* [What is needed] Reproduce the following lines word for word, beginning with the line that contains "coordinates (422, 297)." and continuing through the line that contains "The width and height of the screenshot is (960, 540). I".
BEGIN
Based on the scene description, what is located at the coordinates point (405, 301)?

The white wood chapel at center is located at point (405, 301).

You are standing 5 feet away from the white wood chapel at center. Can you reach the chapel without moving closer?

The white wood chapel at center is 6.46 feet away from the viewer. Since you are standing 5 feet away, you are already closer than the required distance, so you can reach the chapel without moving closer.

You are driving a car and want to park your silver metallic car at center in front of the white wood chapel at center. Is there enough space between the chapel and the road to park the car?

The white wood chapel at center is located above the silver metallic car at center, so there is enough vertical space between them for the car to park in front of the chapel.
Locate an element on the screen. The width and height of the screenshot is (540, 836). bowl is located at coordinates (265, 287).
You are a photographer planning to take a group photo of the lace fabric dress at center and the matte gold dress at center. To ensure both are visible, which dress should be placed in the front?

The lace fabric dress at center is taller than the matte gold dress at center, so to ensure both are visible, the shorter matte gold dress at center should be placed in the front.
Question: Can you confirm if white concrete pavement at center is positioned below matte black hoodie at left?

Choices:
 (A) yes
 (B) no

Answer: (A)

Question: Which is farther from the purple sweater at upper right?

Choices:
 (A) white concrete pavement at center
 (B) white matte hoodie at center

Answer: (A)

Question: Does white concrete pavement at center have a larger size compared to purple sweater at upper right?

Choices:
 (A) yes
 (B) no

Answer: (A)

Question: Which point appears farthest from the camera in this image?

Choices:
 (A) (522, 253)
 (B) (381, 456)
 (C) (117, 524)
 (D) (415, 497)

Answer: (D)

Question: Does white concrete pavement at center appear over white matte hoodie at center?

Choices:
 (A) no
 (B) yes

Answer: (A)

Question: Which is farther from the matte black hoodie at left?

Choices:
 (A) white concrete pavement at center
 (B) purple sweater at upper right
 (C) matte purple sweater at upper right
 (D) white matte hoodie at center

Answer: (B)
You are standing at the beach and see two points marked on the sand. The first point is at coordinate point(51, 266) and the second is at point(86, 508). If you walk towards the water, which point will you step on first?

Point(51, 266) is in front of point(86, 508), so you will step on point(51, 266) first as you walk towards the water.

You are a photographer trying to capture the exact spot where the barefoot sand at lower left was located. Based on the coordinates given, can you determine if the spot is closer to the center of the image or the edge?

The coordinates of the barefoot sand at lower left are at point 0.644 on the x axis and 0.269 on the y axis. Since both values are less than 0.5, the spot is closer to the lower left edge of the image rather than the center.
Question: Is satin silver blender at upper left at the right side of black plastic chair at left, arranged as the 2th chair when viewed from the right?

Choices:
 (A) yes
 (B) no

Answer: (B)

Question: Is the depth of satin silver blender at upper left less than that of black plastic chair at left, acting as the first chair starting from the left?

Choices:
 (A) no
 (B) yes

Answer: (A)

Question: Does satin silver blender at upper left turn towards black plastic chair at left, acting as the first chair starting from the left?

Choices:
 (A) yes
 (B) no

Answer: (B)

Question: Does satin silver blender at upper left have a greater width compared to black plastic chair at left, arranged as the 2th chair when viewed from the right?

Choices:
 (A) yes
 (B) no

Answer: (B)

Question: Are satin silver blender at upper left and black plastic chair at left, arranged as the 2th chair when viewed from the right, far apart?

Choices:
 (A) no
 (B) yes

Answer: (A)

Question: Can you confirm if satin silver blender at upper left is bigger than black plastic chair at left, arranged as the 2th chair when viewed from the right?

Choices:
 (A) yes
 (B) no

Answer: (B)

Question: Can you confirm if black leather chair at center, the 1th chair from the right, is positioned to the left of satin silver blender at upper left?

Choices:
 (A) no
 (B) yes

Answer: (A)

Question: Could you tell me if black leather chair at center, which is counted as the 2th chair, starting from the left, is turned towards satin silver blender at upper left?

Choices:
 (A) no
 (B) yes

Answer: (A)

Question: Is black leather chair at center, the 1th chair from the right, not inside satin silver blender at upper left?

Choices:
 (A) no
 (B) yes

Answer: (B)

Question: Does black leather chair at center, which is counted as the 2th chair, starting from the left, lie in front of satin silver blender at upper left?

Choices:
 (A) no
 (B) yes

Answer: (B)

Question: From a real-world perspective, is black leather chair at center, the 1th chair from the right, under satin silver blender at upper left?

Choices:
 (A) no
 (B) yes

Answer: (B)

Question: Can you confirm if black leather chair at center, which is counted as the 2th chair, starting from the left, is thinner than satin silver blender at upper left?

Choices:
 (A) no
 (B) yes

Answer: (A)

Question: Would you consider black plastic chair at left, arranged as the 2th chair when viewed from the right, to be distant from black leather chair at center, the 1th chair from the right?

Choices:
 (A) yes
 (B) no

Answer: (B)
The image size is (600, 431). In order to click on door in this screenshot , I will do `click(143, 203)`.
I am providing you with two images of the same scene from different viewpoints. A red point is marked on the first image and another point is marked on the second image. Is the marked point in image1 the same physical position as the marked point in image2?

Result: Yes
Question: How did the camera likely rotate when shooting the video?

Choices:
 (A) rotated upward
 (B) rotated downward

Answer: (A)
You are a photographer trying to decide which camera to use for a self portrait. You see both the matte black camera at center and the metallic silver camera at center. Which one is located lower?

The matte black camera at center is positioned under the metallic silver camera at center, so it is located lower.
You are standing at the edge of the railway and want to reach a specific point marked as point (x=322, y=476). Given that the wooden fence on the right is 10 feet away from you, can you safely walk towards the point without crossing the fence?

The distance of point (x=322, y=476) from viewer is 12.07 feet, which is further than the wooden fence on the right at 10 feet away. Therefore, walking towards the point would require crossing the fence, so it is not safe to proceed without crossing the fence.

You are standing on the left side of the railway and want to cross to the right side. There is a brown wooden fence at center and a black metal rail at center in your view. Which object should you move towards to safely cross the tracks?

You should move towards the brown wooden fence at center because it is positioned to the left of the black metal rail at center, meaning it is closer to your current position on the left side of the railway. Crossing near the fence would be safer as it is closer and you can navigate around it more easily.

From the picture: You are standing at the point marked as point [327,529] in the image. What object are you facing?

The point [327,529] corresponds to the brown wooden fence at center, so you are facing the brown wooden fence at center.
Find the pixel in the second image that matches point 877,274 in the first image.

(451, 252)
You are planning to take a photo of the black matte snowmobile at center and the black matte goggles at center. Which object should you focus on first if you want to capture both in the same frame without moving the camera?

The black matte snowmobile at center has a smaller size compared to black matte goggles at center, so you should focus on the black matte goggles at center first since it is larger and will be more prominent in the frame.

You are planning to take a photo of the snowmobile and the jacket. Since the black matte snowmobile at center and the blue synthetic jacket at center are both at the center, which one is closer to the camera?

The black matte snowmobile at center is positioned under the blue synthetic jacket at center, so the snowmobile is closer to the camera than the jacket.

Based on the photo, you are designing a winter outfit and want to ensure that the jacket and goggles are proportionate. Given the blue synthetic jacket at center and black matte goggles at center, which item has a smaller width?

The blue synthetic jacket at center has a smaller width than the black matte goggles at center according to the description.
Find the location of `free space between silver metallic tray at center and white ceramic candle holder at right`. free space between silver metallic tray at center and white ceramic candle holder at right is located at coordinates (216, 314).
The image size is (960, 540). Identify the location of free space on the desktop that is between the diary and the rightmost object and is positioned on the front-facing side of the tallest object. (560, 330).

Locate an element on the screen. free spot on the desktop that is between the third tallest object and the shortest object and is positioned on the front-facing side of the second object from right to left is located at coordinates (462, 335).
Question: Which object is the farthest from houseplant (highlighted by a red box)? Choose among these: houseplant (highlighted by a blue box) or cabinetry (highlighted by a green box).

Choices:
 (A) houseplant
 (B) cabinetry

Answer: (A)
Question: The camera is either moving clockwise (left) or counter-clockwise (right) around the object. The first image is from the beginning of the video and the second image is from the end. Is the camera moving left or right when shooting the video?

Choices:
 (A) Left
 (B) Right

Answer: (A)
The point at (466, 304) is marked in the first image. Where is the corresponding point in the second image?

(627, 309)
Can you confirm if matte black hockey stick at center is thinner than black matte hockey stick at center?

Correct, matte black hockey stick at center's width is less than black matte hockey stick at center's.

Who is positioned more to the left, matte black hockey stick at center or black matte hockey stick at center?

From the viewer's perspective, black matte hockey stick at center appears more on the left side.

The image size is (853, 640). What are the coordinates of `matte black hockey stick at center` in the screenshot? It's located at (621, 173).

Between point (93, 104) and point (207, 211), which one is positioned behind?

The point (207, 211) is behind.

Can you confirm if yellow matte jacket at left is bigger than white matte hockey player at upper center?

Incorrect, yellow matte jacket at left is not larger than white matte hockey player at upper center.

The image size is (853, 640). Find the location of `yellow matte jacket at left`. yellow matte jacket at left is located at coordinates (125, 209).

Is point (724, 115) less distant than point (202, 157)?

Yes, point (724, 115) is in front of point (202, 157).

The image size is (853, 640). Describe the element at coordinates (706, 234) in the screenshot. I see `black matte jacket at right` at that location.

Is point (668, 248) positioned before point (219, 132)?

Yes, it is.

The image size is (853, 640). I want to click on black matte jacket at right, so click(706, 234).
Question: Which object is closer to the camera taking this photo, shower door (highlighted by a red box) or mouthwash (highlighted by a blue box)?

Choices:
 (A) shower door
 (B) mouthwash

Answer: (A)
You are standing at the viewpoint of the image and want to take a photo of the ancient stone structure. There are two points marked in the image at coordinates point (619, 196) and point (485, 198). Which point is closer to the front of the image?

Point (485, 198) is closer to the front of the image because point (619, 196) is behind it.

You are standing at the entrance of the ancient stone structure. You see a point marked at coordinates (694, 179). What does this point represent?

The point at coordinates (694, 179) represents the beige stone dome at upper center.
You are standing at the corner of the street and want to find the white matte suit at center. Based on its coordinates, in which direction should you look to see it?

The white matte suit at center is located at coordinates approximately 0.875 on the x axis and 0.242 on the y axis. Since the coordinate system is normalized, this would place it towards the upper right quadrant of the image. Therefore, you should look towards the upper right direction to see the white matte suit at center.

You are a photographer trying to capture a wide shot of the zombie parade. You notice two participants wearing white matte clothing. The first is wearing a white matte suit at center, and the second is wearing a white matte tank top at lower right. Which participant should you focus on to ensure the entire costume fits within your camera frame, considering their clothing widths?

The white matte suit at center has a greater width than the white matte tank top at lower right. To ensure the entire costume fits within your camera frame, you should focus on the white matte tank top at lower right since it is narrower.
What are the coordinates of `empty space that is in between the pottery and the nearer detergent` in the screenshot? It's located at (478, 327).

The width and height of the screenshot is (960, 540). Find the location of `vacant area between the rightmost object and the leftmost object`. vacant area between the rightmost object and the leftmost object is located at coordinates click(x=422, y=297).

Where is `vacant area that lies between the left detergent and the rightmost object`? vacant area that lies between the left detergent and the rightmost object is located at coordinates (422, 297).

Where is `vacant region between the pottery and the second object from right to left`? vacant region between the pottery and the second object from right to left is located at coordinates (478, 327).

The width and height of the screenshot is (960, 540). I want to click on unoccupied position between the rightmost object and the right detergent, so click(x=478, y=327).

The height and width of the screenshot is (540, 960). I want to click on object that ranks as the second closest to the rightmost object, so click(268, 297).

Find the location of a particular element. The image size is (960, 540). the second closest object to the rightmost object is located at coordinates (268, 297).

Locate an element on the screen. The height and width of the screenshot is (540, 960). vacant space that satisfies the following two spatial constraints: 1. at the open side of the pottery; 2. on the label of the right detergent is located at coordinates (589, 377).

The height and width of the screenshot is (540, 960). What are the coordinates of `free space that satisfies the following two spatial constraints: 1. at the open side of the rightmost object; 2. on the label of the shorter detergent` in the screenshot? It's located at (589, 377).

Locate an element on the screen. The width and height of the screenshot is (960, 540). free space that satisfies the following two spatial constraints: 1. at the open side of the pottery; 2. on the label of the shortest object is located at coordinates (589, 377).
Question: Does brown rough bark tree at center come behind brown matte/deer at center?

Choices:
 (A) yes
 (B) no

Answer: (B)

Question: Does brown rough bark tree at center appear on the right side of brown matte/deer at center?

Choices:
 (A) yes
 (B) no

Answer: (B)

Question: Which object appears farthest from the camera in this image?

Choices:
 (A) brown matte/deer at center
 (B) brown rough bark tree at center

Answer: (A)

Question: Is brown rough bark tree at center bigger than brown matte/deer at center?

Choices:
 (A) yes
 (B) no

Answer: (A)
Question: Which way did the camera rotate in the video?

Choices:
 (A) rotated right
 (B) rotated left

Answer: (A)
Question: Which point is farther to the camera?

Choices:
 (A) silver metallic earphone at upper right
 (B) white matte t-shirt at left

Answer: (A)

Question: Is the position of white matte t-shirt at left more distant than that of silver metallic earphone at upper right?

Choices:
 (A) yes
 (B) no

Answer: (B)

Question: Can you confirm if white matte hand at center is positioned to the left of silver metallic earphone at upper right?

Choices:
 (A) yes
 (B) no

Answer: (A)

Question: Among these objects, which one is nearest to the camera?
END
* [Response box]
Where is `vacant area that lies between the left detergent and the rightmost object`? vacant area that lies between the left detergent and the rightmost object is located at coordinates (422, 297).

Where is `vacant region between the pottery and the second object from right to left`? vacant region between the pottery and the second object from right to left is located at coordinates (478, 327).

The width and height of the screenshot is (960, 540). I want to click on unoccupied position between the rightmost object and the right detergent, so click(x=478, y=327).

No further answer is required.